WORK TO BE COMPLETED:
Would you restate the listing word for word, with the images omitted?

INPUT DATA:
|---|

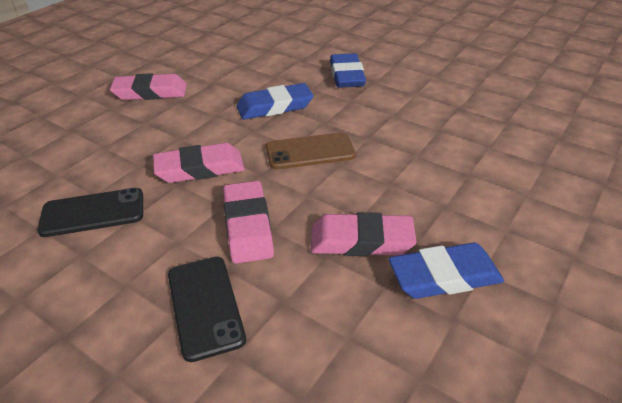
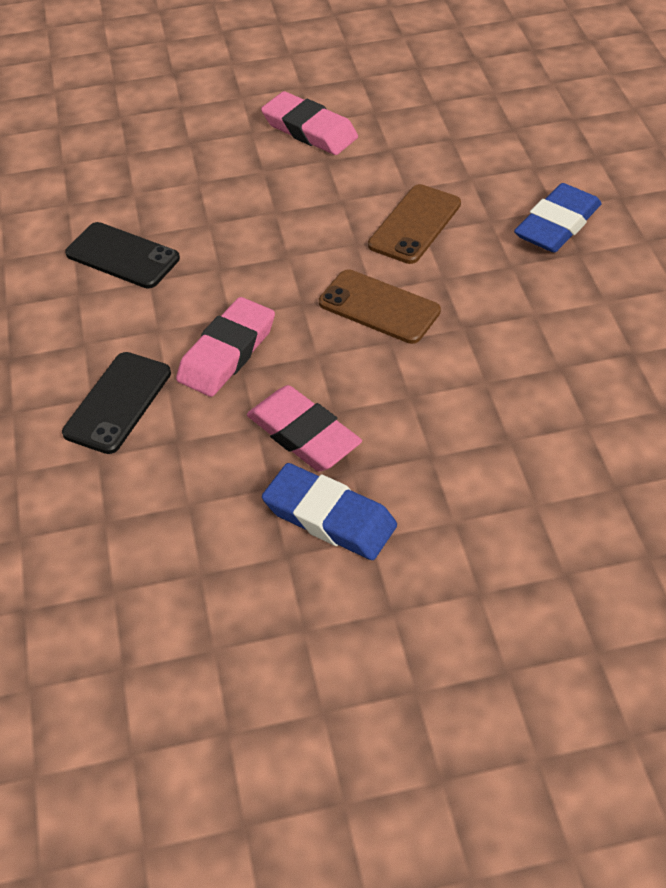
camera: 45 degrees right, 10 degrees up
(200, 168) = (254, 262): pink eraser -> none
(275, 106) = (415, 224): blue eraser -> brown phone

|---|

OUTPUT:
camera: 45 degrees right, 10 degrees up
(200, 168) = (254, 262): pink eraser -> none
(275, 106) = (415, 224): blue eraser -> brown phone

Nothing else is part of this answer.